- _Work item_
Every entry below should be returned exactly as it appears, with pictures left out.
Top of Data in this exercise
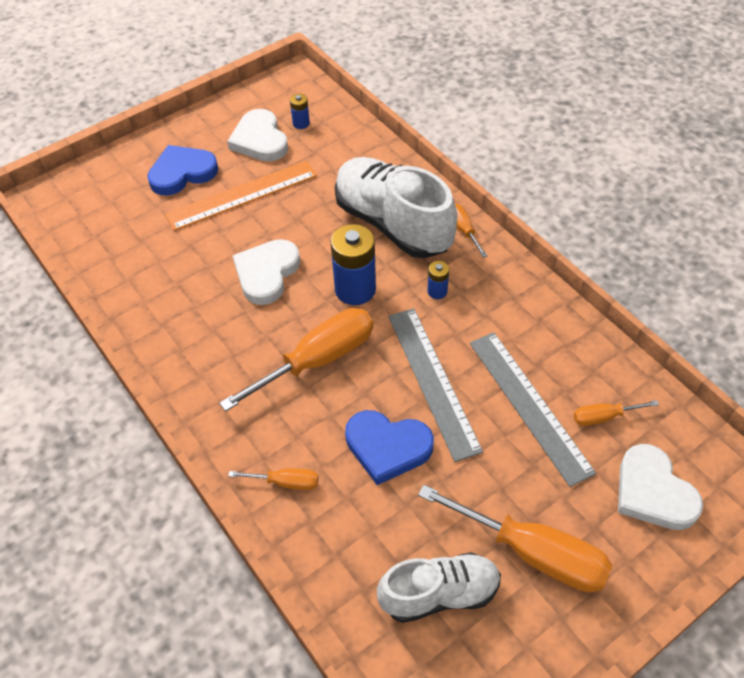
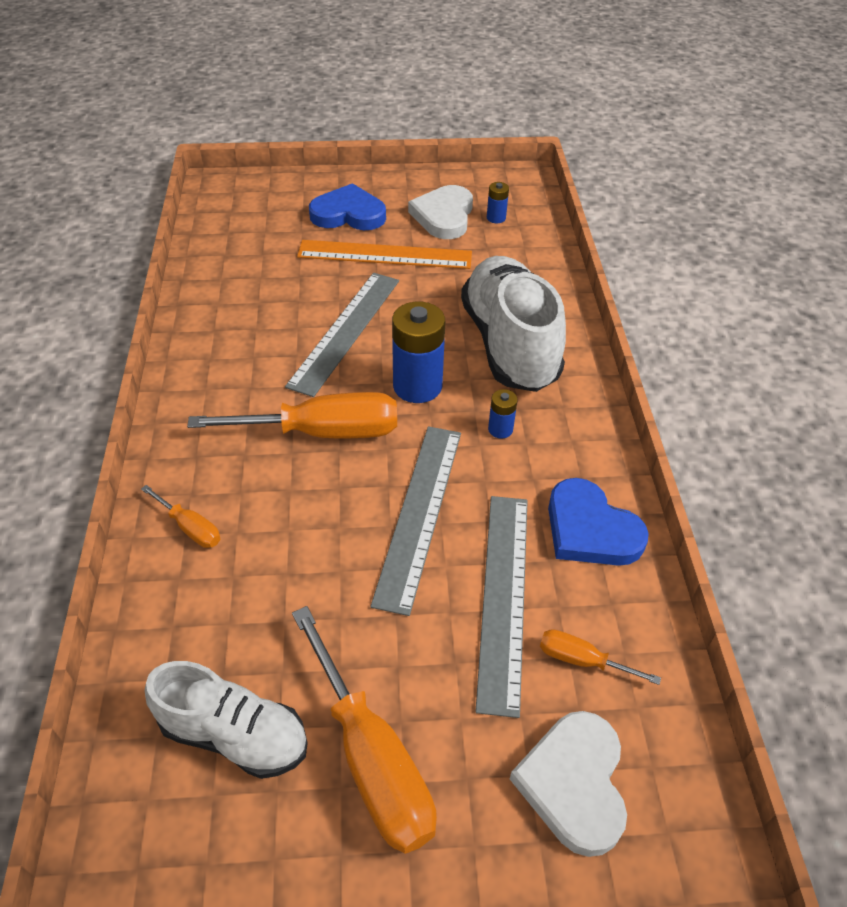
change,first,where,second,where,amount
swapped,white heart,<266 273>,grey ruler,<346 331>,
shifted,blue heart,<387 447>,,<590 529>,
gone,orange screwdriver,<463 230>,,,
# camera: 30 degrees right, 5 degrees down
Bottom of Data in this exercise
- _Result for this exercise_
change,first,where,second,where,amount
swapped,white heart,<266 273>,grey ruler,<346 331>,
shifted,blue heart,<387 447>,,<590 529>,
gone,orange screwdriver,<463 230>,,,
# camera: 30 degrees right, 5 degrees down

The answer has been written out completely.